____ Extracted data
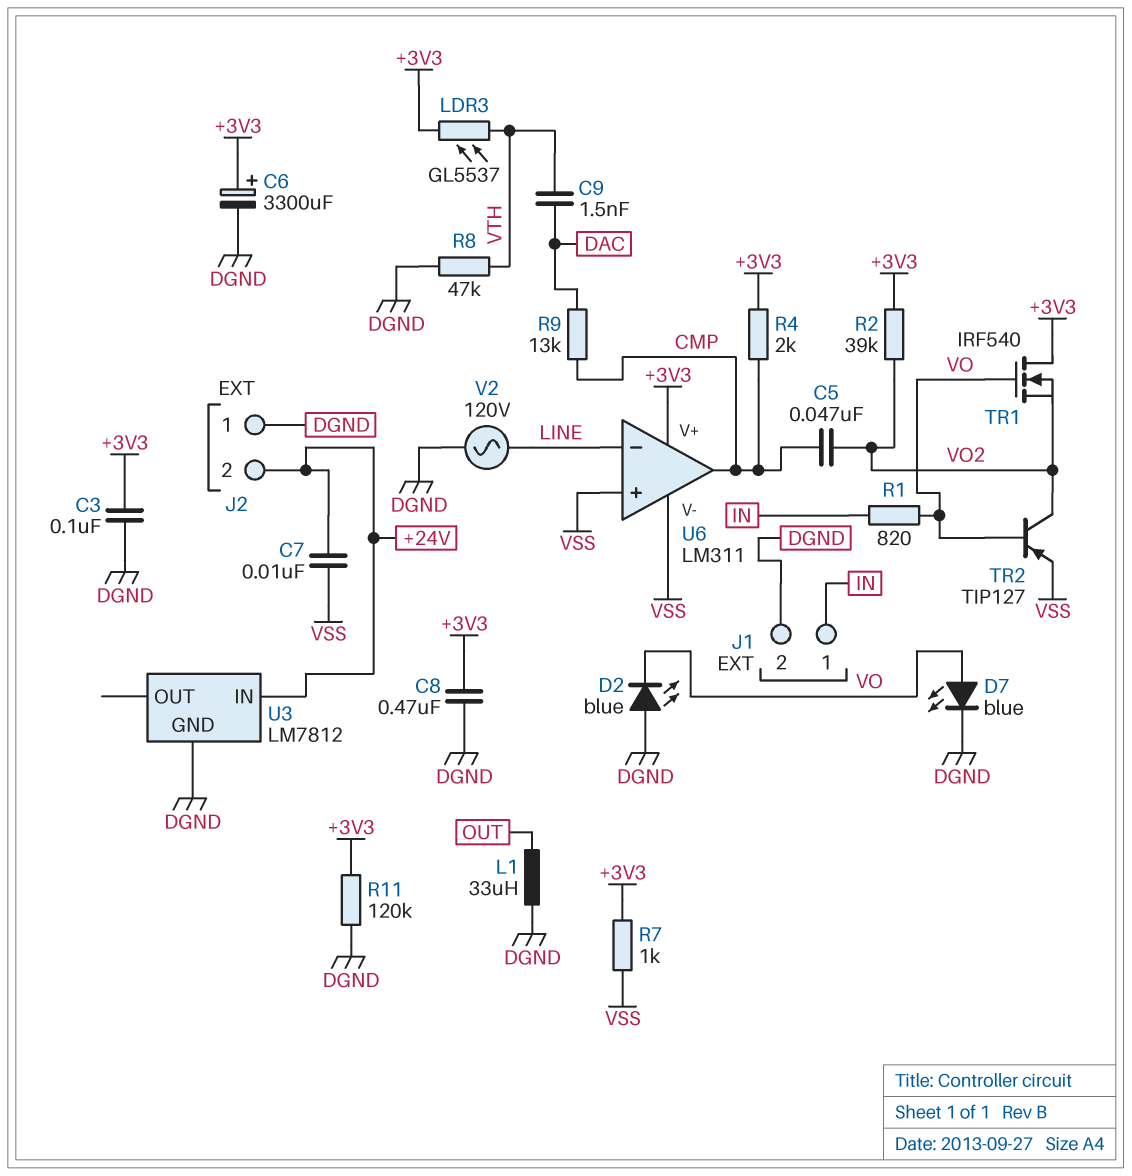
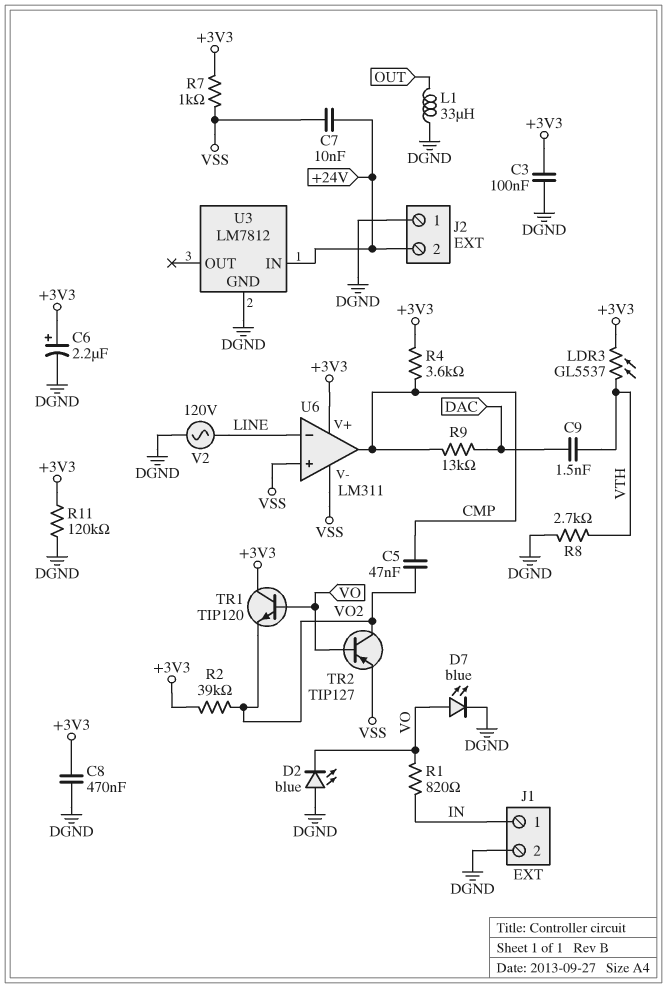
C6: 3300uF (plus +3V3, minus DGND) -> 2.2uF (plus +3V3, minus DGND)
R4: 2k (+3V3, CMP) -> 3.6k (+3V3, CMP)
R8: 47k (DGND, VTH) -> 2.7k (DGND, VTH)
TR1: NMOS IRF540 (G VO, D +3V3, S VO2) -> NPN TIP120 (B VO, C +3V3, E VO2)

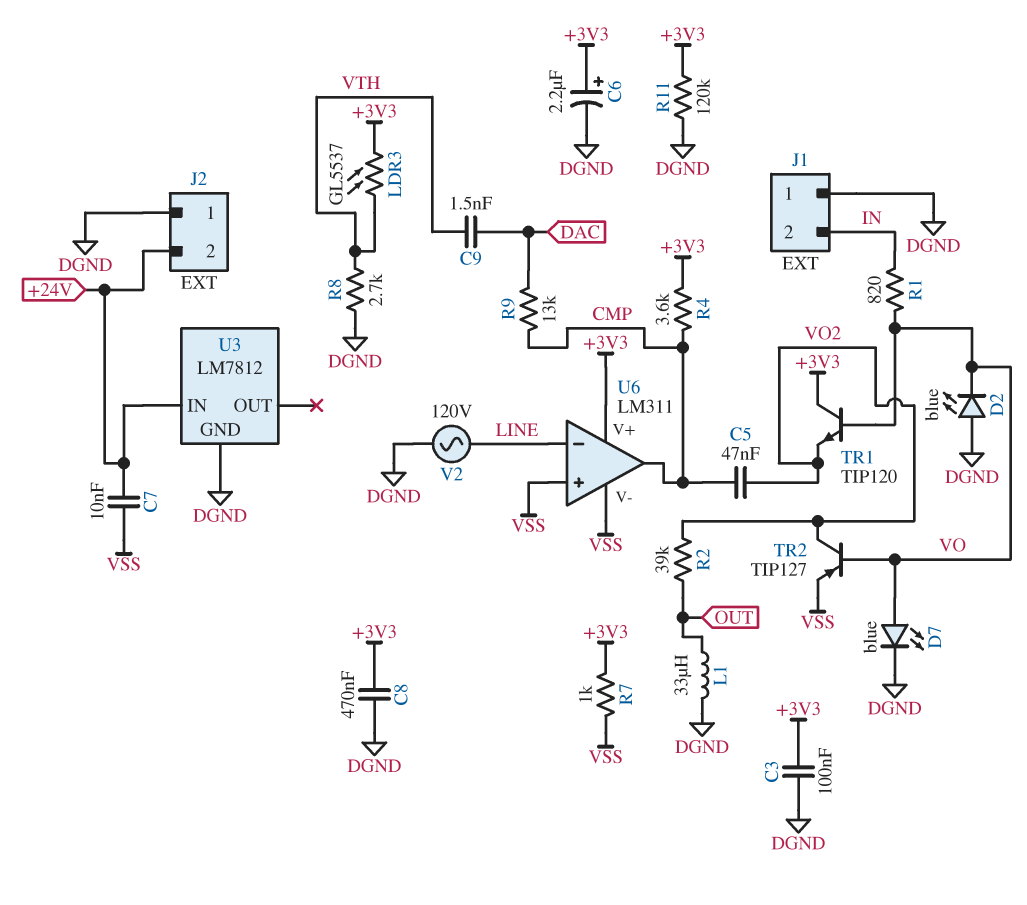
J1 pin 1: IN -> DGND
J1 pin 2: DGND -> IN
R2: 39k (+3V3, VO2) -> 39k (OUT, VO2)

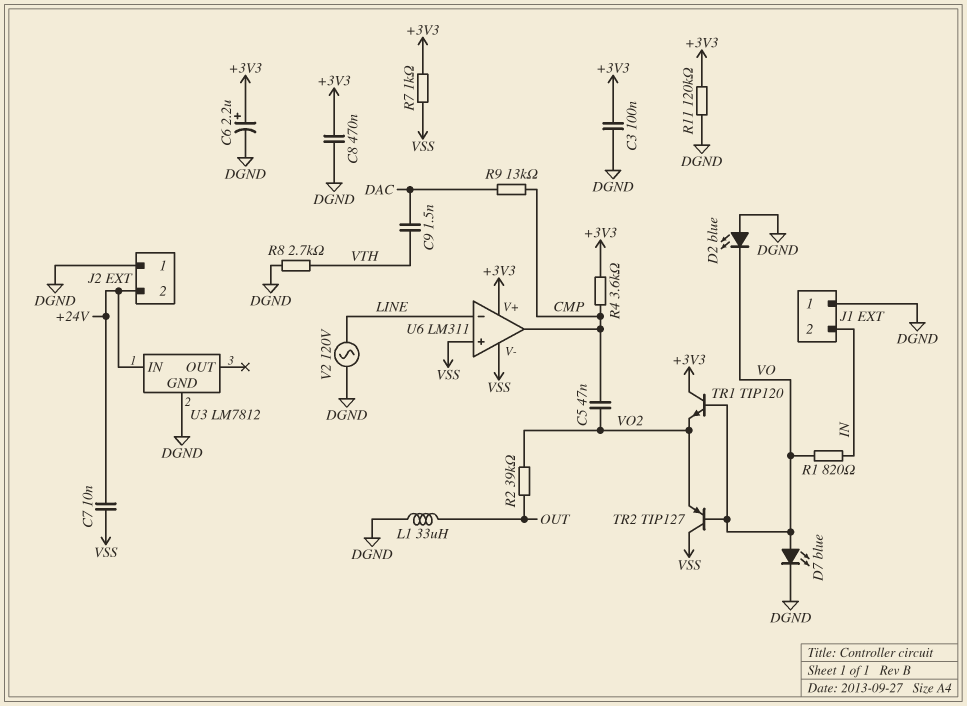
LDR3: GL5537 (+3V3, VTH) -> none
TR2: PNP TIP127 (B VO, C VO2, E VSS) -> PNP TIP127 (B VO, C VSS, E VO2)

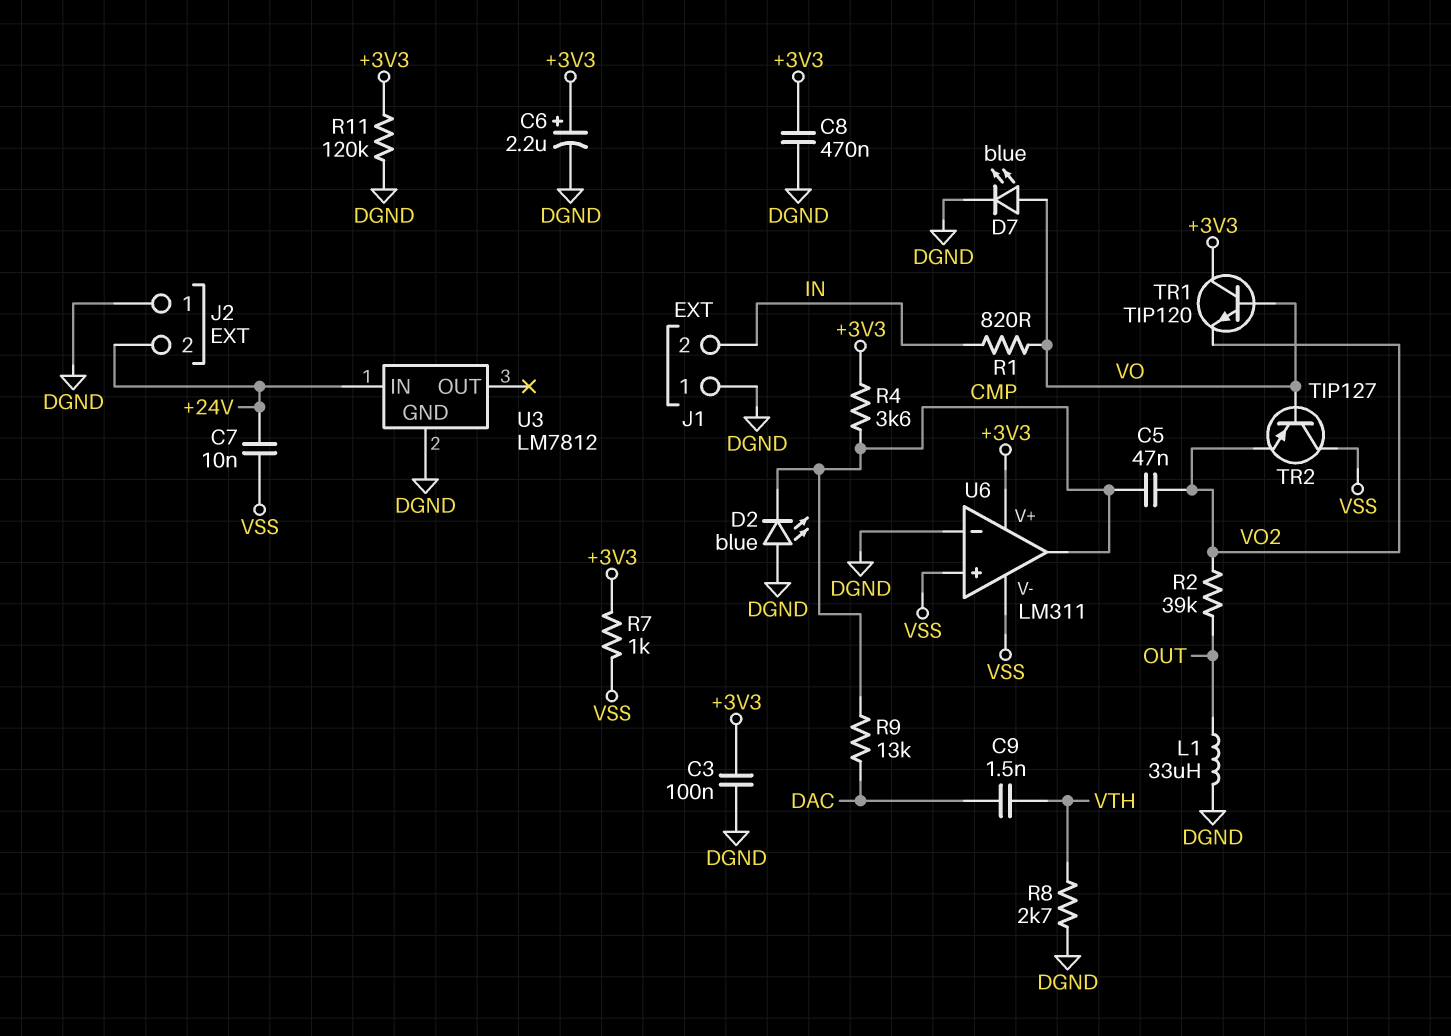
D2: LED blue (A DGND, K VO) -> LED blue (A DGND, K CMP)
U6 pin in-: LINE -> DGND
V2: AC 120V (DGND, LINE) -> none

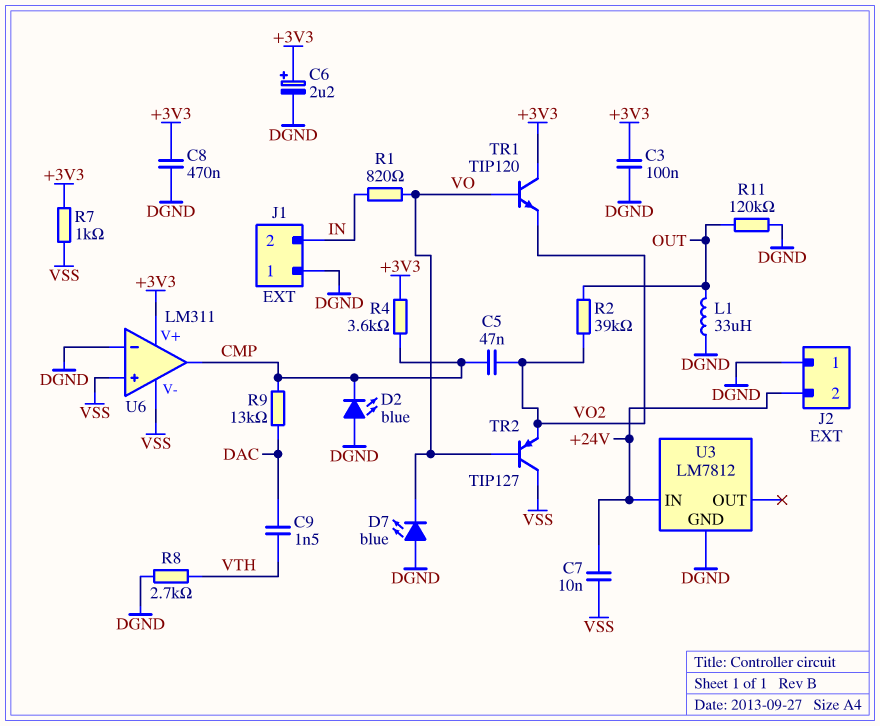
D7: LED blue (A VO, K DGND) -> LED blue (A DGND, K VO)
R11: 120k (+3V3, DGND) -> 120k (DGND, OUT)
________
____ Extracted data
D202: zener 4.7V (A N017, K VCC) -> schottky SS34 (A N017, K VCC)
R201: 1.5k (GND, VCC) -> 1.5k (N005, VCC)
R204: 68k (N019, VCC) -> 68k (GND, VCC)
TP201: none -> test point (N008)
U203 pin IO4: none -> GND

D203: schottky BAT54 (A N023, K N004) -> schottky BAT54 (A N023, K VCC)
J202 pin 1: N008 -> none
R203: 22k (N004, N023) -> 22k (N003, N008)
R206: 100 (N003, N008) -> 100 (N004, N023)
________
■ Exercise: An exact transcription is needed of the lines from the one with "LDR3: GL5537 (+3V3, VTH) -> none" to the one with "R11: 120k (+3V3, DGND) -> 120k (DGND, OUT)" above, both ends included, with pictures left out.

■ Final answer:
LDR3: GL5537 (+3V3, VTH) -> none
TR2: PNP TIP127 (B VO, C VO2, E VSS) -> PNP TIP127 (B VO, C VSS, E VO2)

D2: LED blue (A DGND, K VO) -> LED blue (A DGND, K CMP)
U6 pin in-: LINE -> DGND
V2: AC 120V (DGND, LINE) -> none

D7: LED blue (A VO, K DGND) -> LED blue (A DGND, K VO)
R11: 120k (+3V3, DGND) -> 120k (DGND, OUT)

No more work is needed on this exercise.